● TRY IT
Which lines of the listing hold the string "pink"? Copy those lines.

● DATASET RECORDS
+===+

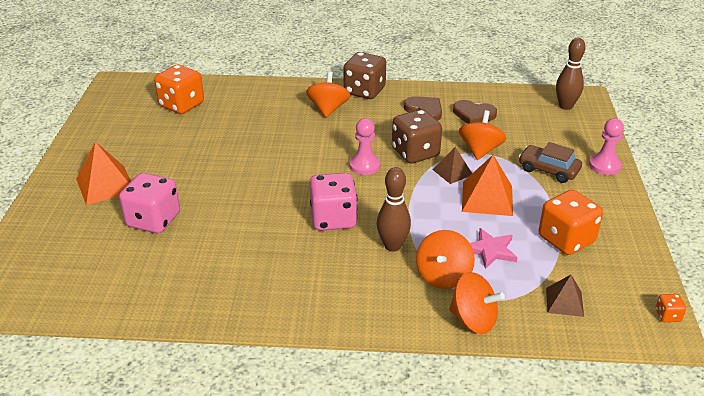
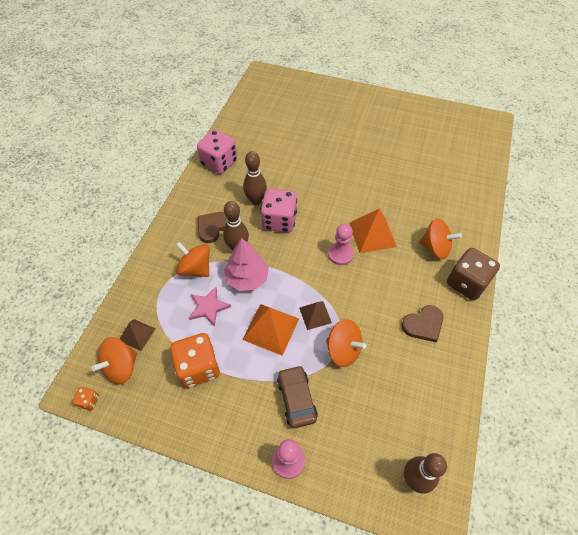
camera: 105 degrees right, 20 degrees up
orange pyramid [76,142,131,205] -> orange pyramid moved to [349,209,397,253]
pink dice [119,173,180,233] -> pink dice moved to [197,130,237,174]
orange dice [154,65,204,114] -> none
brown dice [392,109,442,164] -> none
orange spinning top [449,272,505,334] -> orange spinning top moved to [91,337,137,384]
brown heart [453,100,497,124] -> brown heart moved to [198,212,227,243]
brown car [519,142,582,183] -> brown car turned 60 degrees counterclockwise [277,365,318,428]
none -> pink tree [224,238,269,291]
none -> brown bowling pin [243,151,267,205]

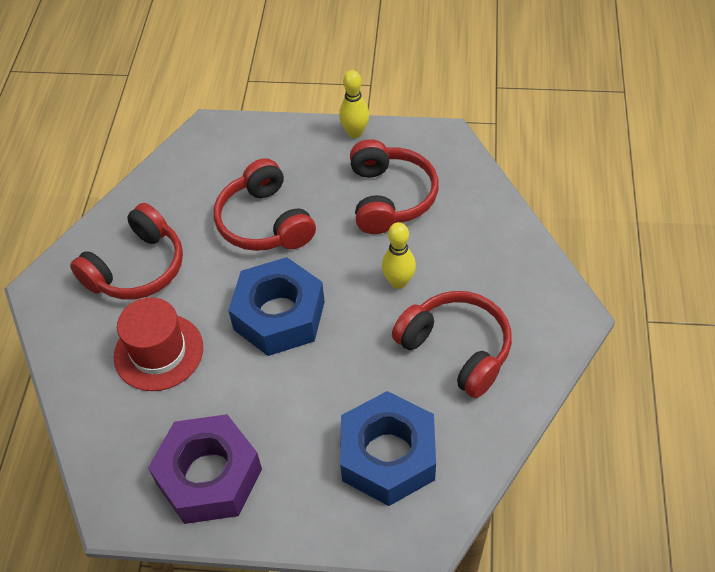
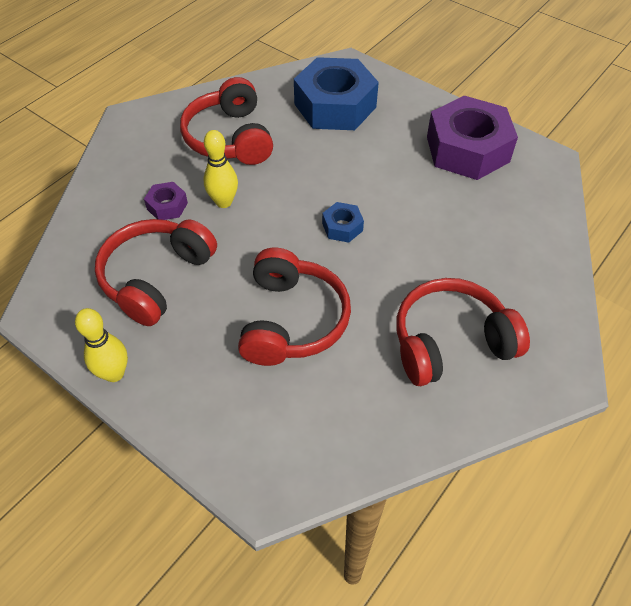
camera: 150 degrees left, 0 degrees up
red hat [114,297,203,391] -> none
blue nut [228,257,325,356] -> blue nut [322,202,364,243], size x0.44
none -> purple nut [144,182,188,220]

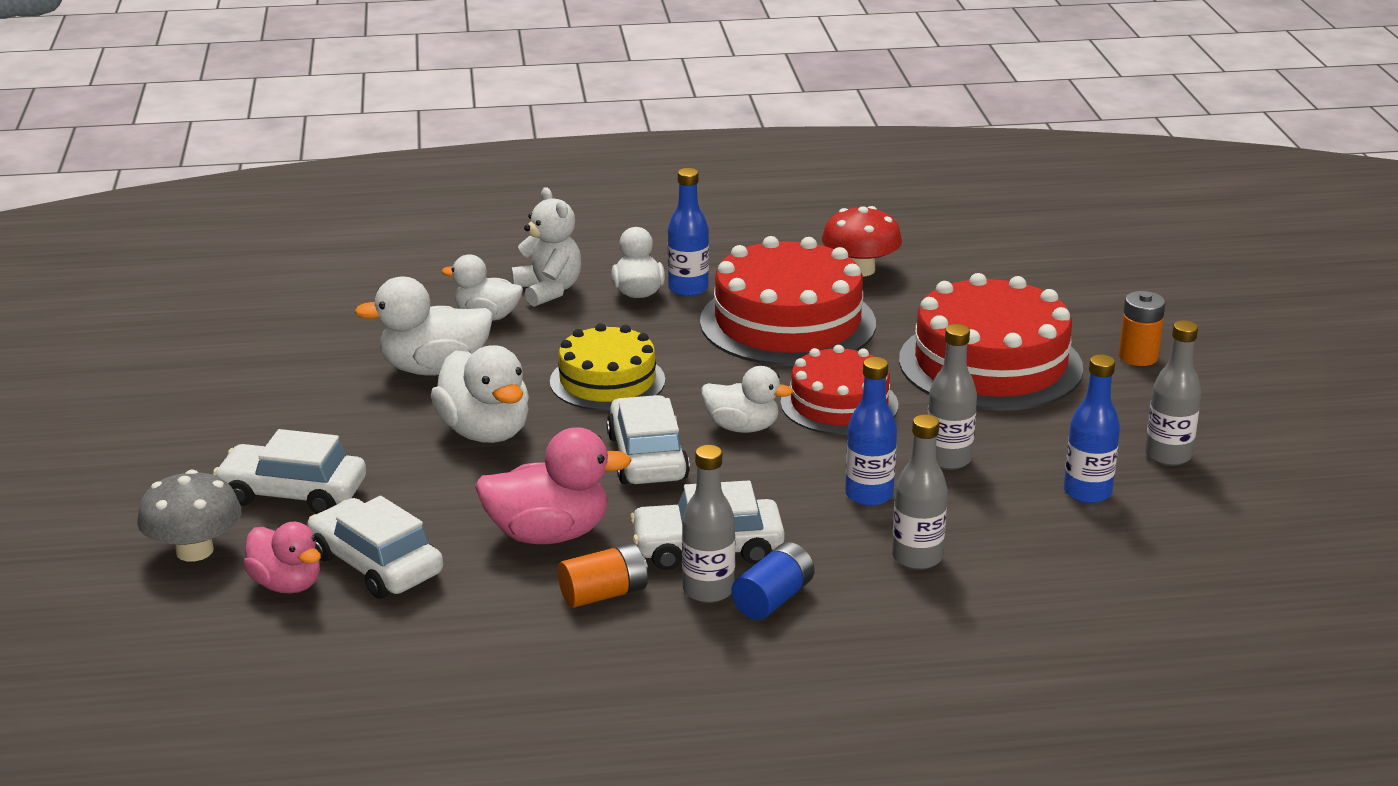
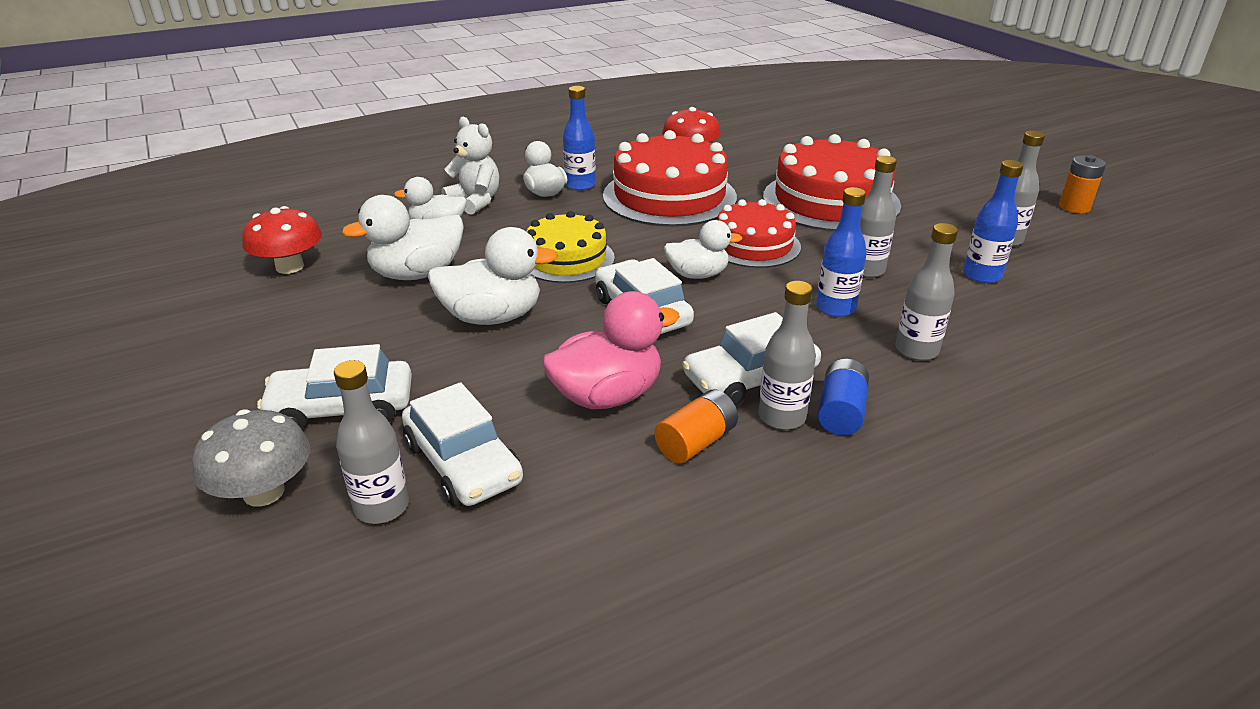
camera: 20 degrees left, 5 degrees up
pink duck [243,522,321,593] -> grey bottle [334,360,409,524]
white car [307,496,443,599] -> white car turned 150 degrees counterclockwise [402,382,523,507]
white duck [431,345,529,443] -> white duck turned 45 degrees counterclockwise [427,227,558,325]
orange battery [1119,291,1165,366] -> orange battery moved to [1059,155,1106,214]
none -> red mushroom [242,206,322,274]

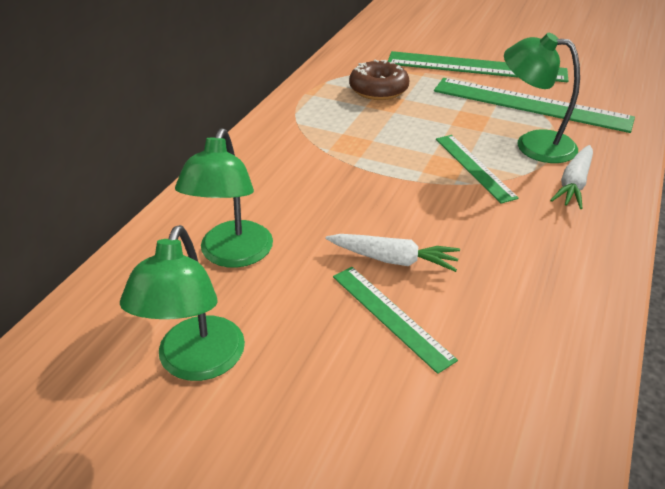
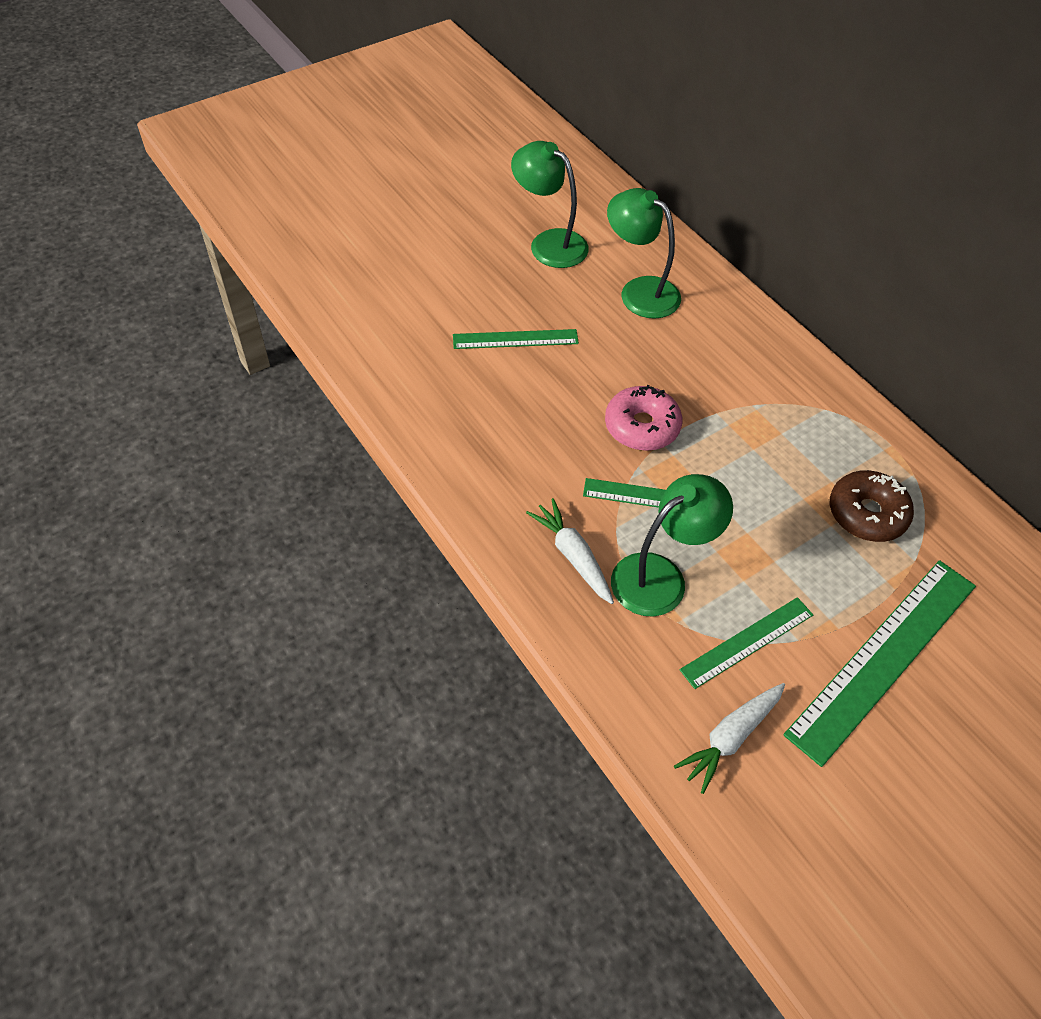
camera: 120 degrees right, 15 degrees up
white carrot [326,234,460,272] -> white carrot moved to [674,683,785,794]
green ruler [434,78,635,133] -> green ruler [680,597,813,689], size x0.56
none -> pink donut [605,385,682,451]

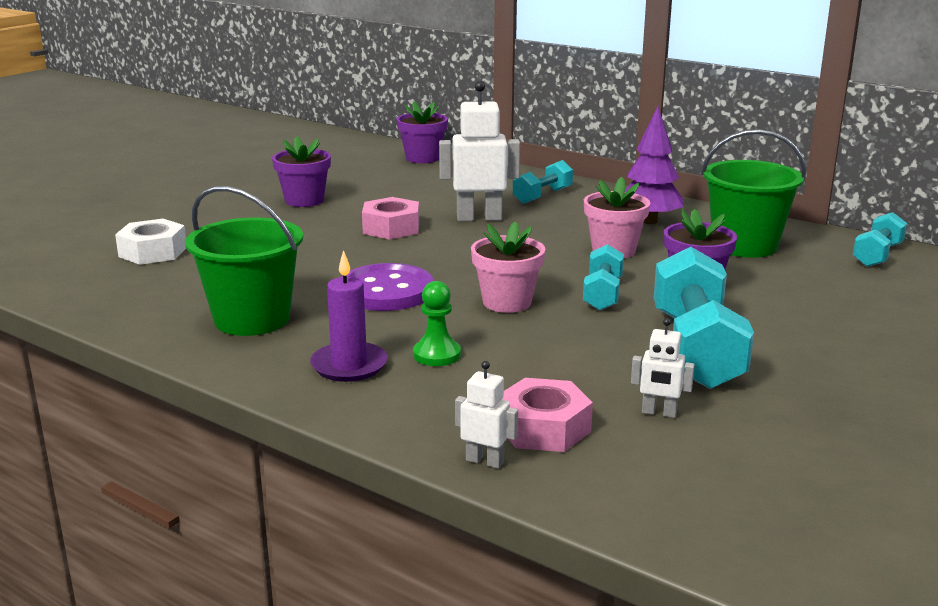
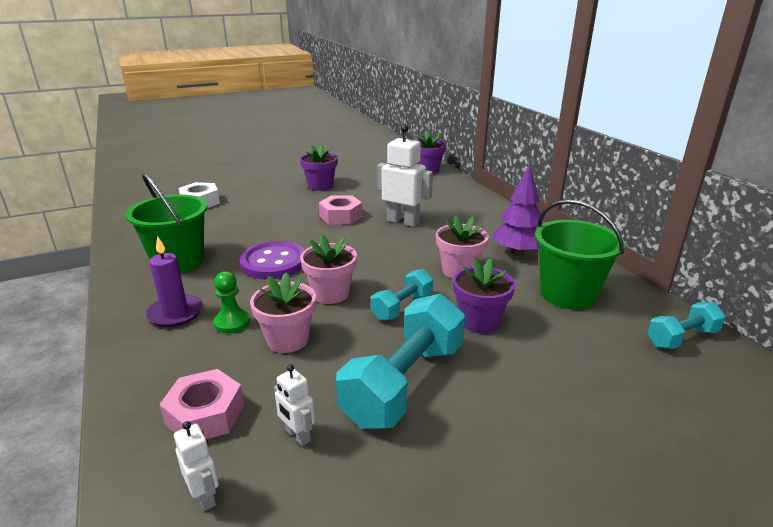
camera: 30 degrees right, 5 degrees up
white robot [455,361,518,469] -> white robot moved to [174,421,219,511]
turquoise dumbbell [513,160,573,204] -> none
none -> pink flower pot [250,273,316,353]

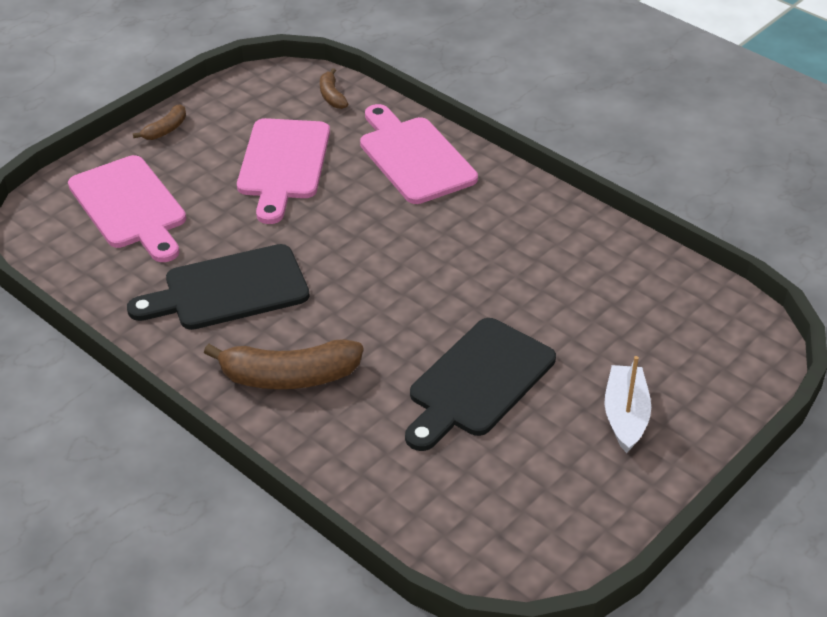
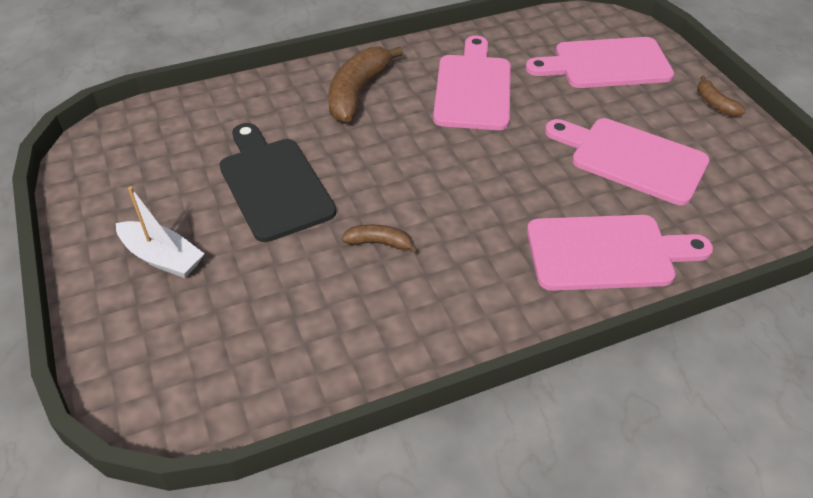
camera: 115 degrees right, 5 degrees up
black cutting board [127,244,310,330] -> pink cutting board [433,36,511,130]
brown banana [320,68,348,109] -> brown banana moved to [342,225,419,254]

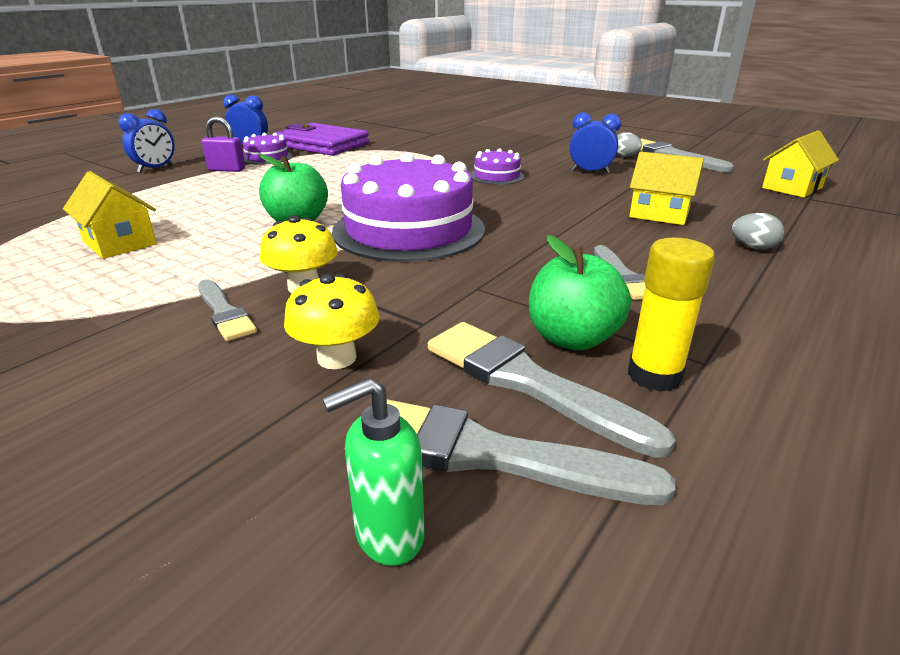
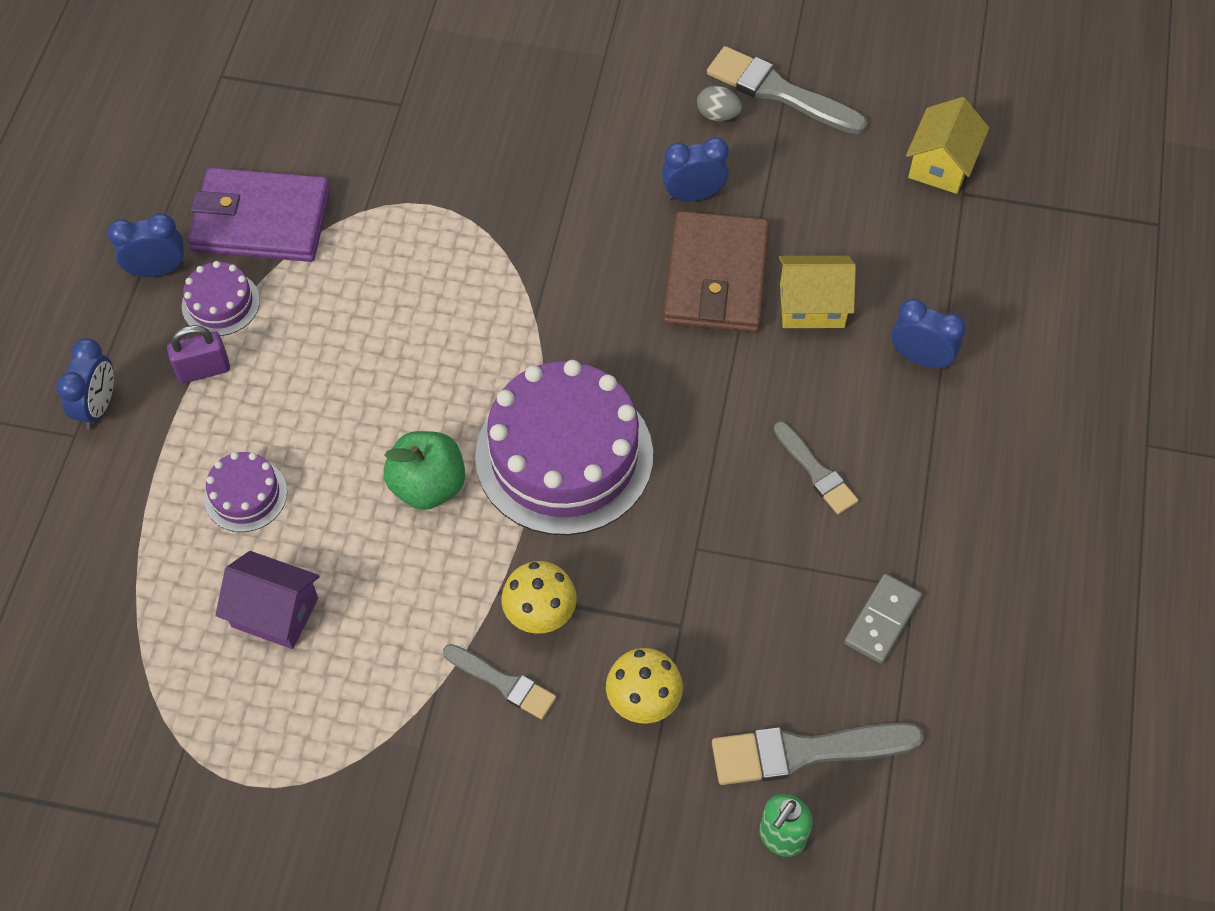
camera: 25 degrees left, 30 degrees up
yellow house [63,171,157,259] -> purple house [215,551,320,649]
grey brush [428,322,676,458] -> none
purple cake [470,148,525,185] -> purple cake moved to [204,452,287,532]
green apple [529,235,631,351] -> none
yellow glue stick [628,238,715,392] -> grey domino [844,574,922,664]
grey egg [732,213,784,249] -> blue clock [891,299,966,370]
none -> brown wallet [663,211,769,333]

+===+

● EXERCISE ANSWER
pink dice [119,173,180,233] -> pink dice moved to [197,130,237,174]
none -> pink tree [224,238,269,291]
pink duck [243,522,321,593] -> grey bottle [334,360,409,524]
none -> pink donut [605,385,682,451]
none -> pink flower pot [250,273,316,353]
black cutting board [127,244,310,330] -> pink cutting board [433,36,511,130]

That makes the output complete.